Work request:
Omit the pictures, but give back every entry below exactly as written.

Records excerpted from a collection
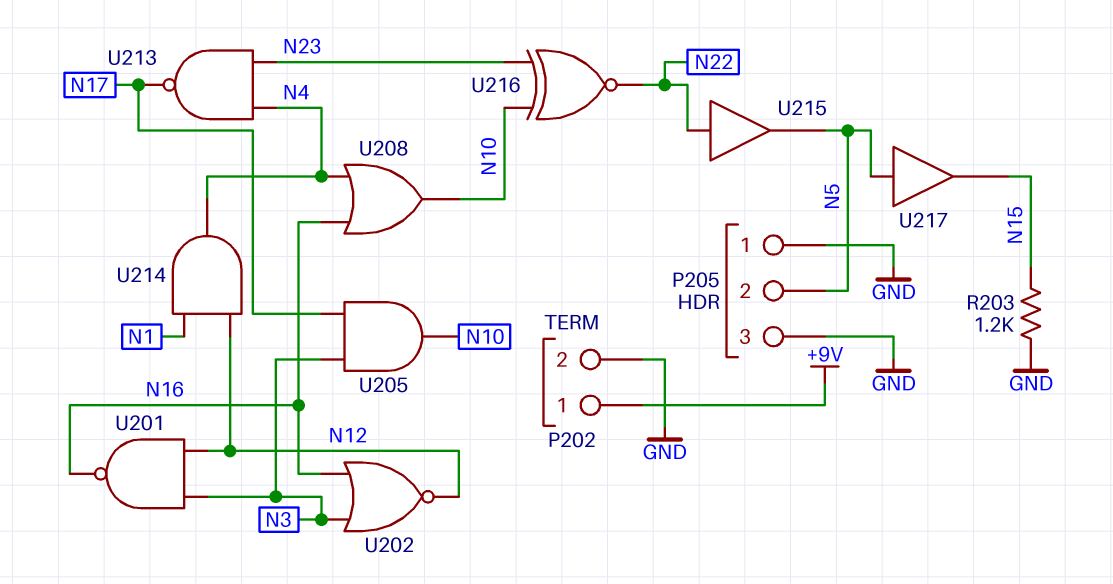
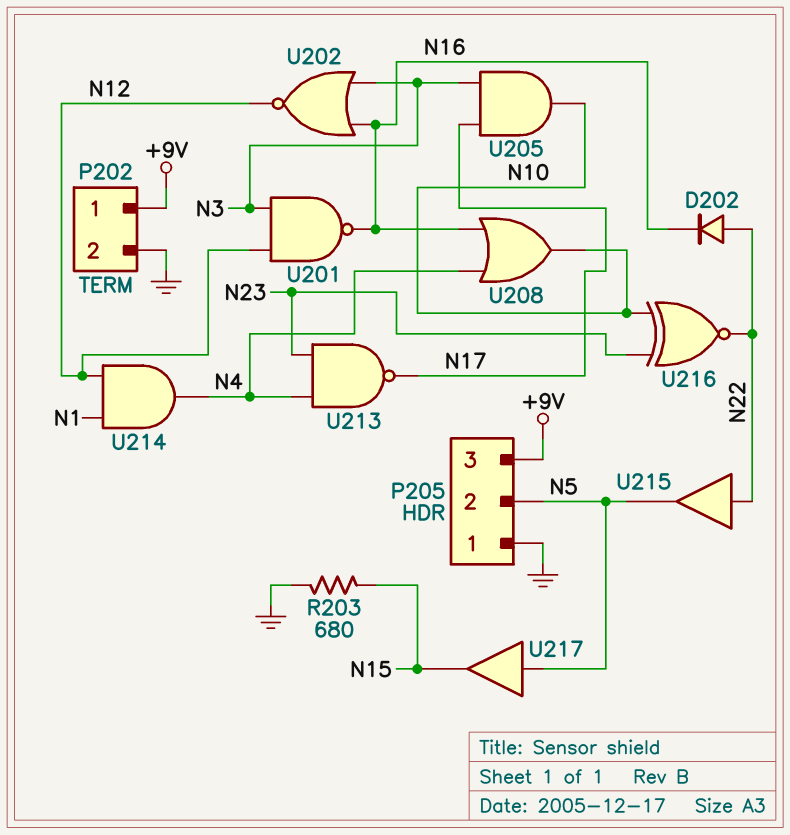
D202: none -> diode (A N22, K N16)
P205 pin 3: GND -> +9V
R203: 1.2k (GND, N15) -> 680 (GND, N15)

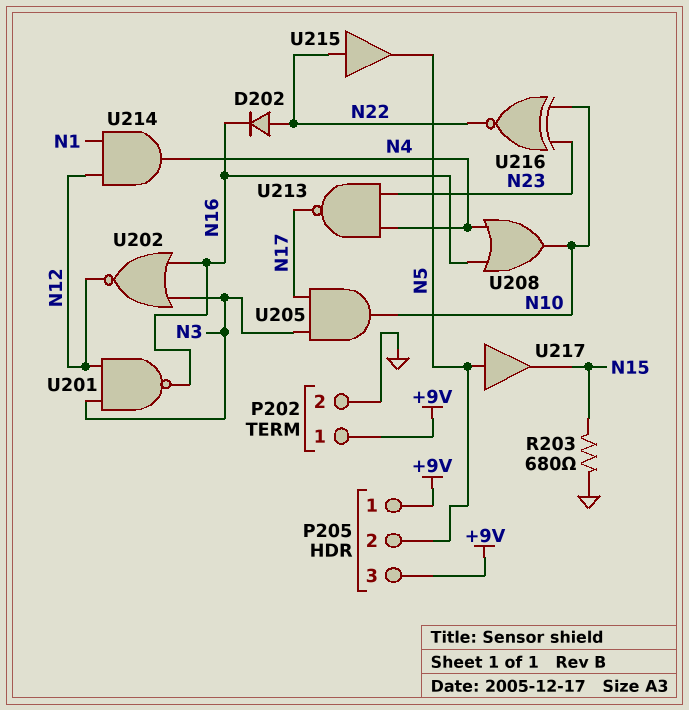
P205 pin 1: GND -> +9V

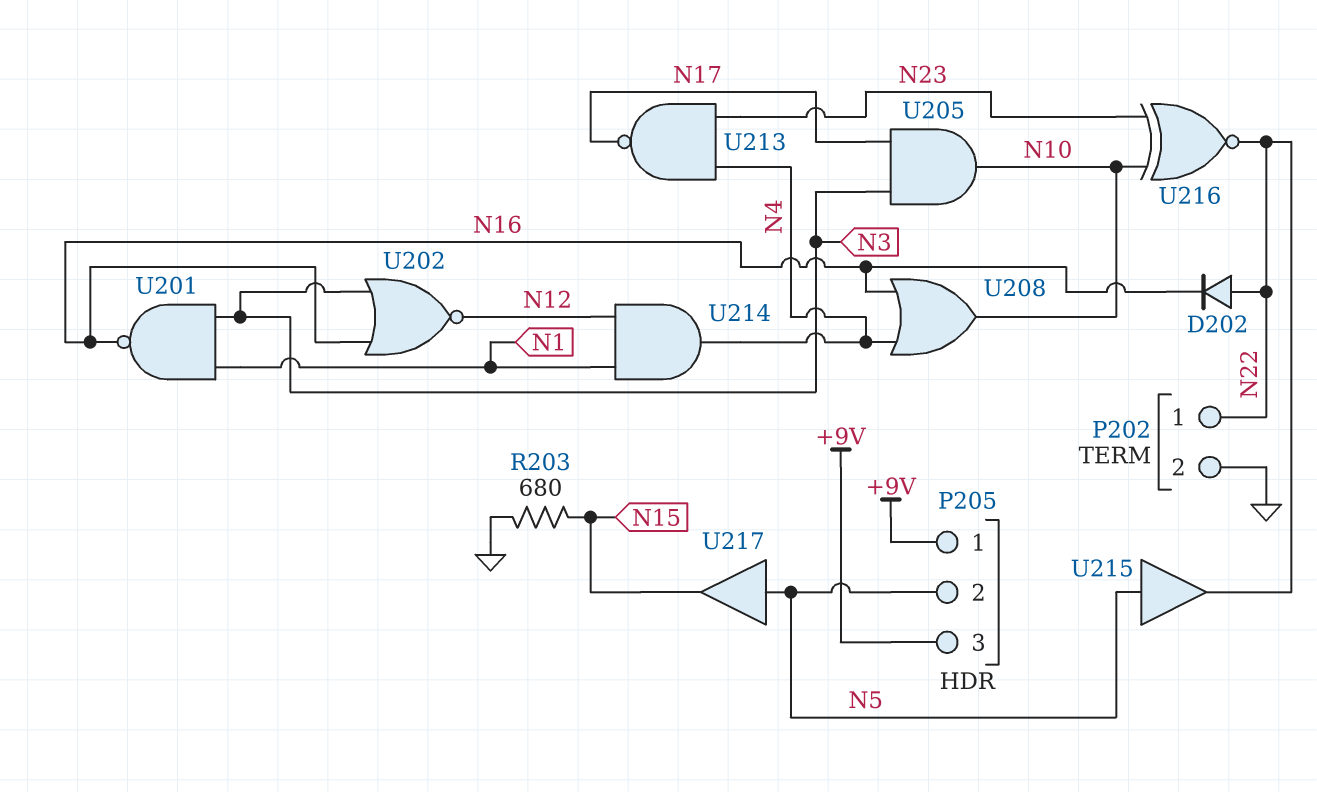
P202 pin 1: +9V -> N22
U201: NAND (in N3, in N12, out N16) -> NAND (in N1, in N3, out N16)
U215: buffer (in N22, out N5) -> buffer (in N5, out N22)

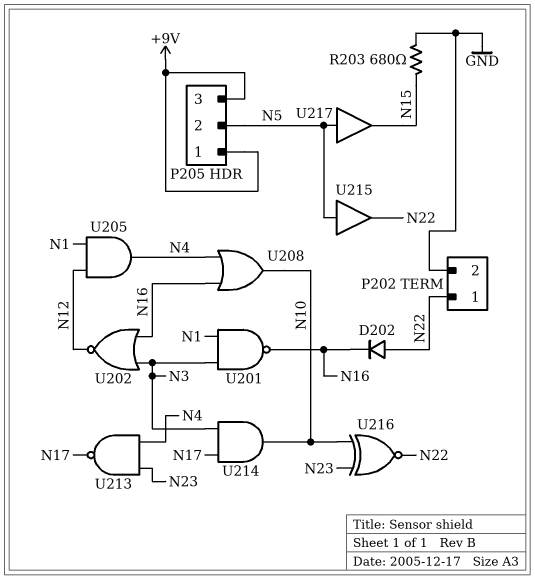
U205: AND (in N3, in N17, out N10) -> AND (in N1, in N12, out N4)
U214: AND (in N1, in N12, out N4) -> AND (in N3, in N17, out N10)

Exercise response:
D202: none -> diode (A N22, K N16)
P205 pin 3: GND -> +9V
R203: 1.2k (GND, N15) -> 680 (GND, N15)

P205 pin 1: GND -> +9V

P202 pin 1: +9V -> N22
U201: NAND (in N3, in N12, out N16) -> NAND (in N1, in N3, out N16)
U215: buffer (in N22, out N5) -> buffer (in N5, out N22)

U205: AND (in N3, in N17, out N10) -> AND (in N1, in N12, out N4)
U214: AND (in N1, in N12, out N4) -> AND (in N3, in N17, out N10)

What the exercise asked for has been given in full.